[start of Provided material]
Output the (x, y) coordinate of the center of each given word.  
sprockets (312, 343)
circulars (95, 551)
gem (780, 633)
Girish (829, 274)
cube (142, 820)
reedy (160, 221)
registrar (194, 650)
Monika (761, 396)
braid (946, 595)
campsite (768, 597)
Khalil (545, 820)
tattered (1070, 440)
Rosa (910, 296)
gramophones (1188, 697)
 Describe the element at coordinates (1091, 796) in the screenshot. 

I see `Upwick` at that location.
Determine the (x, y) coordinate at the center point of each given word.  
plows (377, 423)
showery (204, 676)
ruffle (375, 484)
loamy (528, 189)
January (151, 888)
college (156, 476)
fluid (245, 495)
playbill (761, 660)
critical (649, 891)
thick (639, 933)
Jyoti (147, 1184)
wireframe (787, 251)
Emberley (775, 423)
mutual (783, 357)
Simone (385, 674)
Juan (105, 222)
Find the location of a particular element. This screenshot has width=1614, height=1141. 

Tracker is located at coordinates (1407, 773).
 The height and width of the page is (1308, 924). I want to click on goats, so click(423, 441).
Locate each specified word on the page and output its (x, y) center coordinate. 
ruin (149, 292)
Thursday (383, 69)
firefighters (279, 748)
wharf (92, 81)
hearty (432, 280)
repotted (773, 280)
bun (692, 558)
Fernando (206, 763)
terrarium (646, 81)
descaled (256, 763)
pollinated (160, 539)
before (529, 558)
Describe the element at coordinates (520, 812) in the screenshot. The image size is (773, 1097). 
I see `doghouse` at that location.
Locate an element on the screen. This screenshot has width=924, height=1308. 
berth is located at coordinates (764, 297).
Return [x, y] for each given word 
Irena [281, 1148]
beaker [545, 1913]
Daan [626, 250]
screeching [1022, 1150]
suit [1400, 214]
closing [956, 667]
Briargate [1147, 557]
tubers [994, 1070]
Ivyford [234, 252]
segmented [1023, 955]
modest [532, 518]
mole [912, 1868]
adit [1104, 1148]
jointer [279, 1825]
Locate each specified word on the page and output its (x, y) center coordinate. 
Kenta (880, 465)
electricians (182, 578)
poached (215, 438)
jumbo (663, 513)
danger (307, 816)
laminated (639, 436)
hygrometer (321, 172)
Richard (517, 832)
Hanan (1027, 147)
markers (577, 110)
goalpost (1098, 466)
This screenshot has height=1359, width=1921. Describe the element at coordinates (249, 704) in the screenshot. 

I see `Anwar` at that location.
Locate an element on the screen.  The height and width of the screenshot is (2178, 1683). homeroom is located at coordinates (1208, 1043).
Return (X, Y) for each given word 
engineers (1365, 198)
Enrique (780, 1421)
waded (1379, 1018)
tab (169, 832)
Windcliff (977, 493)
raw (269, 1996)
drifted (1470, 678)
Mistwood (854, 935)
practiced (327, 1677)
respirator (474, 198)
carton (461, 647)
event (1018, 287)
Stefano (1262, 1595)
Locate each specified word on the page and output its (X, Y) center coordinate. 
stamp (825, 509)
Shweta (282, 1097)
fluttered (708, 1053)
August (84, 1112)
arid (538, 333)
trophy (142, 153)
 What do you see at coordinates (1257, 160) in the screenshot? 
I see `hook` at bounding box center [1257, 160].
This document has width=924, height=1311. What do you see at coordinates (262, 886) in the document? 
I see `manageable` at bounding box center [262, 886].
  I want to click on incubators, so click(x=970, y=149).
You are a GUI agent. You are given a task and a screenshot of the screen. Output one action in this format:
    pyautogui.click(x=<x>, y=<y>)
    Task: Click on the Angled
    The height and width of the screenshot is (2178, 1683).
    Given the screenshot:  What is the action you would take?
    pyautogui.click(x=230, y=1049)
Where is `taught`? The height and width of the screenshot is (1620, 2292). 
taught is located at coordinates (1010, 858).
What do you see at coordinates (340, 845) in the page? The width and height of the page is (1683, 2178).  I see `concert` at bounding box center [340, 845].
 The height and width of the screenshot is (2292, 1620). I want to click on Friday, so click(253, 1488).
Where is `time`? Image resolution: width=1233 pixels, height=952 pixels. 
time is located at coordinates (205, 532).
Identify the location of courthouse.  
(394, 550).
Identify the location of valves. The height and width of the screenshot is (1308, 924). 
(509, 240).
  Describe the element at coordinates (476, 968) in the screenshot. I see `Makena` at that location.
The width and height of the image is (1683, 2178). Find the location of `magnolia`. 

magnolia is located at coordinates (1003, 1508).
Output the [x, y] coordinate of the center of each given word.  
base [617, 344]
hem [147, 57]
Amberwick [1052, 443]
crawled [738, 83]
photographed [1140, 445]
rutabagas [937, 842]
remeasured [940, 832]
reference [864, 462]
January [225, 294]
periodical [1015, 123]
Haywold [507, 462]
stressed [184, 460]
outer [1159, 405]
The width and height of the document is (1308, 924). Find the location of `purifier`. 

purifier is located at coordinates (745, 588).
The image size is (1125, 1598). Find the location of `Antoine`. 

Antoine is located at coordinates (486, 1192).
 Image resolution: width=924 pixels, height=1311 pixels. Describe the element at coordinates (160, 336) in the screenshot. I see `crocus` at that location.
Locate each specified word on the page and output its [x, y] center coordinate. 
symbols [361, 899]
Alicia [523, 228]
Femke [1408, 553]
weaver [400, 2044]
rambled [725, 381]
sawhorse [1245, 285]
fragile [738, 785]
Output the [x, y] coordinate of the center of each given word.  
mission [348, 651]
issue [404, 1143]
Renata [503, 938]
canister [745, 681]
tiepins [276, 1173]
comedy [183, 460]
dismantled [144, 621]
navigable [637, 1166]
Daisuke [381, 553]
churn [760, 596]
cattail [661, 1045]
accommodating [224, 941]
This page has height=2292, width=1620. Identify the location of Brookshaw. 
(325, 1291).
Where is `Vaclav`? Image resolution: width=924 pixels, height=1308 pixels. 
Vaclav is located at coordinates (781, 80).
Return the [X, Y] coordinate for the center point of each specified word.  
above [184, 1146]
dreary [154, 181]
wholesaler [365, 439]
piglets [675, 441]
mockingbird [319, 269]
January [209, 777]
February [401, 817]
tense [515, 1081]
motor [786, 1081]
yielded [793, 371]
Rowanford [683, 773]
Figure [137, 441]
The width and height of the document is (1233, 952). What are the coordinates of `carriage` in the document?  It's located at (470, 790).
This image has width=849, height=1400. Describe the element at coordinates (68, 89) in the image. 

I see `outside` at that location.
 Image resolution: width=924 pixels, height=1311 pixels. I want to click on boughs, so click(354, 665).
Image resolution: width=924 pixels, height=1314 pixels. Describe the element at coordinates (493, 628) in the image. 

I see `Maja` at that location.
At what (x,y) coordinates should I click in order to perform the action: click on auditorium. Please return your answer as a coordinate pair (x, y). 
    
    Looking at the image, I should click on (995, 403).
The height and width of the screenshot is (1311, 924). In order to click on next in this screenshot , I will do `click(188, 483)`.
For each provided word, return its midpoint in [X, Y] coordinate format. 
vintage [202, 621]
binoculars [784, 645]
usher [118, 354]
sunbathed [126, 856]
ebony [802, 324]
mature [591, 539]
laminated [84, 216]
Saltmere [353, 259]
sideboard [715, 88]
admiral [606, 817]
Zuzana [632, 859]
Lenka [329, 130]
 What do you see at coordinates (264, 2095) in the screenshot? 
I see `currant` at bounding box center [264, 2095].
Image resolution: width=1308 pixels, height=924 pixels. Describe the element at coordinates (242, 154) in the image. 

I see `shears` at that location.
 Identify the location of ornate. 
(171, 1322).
[end of Provided material]
● **Task directions**
Lay out the material above as a two-column CSV with the headers input and output, one row for each input and its output, each value in a single quoted field with line breaks replaced by spaces. Begin at the line that has "sawhorse [1245, 285]" and stop after the line that has "Vaclav is located at coordinates (781, 80).".

● **Response**
input,output
"sawhorse","[1245, 285]"
"fragile","[738, 785]"
"Output the [x, y] coordinate of the center of each given word. mission","[348, 651]"
"issue","[404, 1143]"
"Renata","[503, 938]"
"canister","[745, 681]"
"tiepins","[276, 1173]"
"comedy","[183, 460]"
"dismantled","[144, 621]"
"navigable","[637, 1166]"
"Daisuke","[381, 553]"
"churn","[760, 596]"
"cattail","[661, 1045]"
"accommodating","[224, 941]"
"This page has height=2292, width=1620. Identify the location of Brookshaw.","(325, 1291)."
"Where is `Vaclav`? Image resolution: width=924 pixels, height=1308 pixels.","Vaclav is located at coordinates (781, 80)."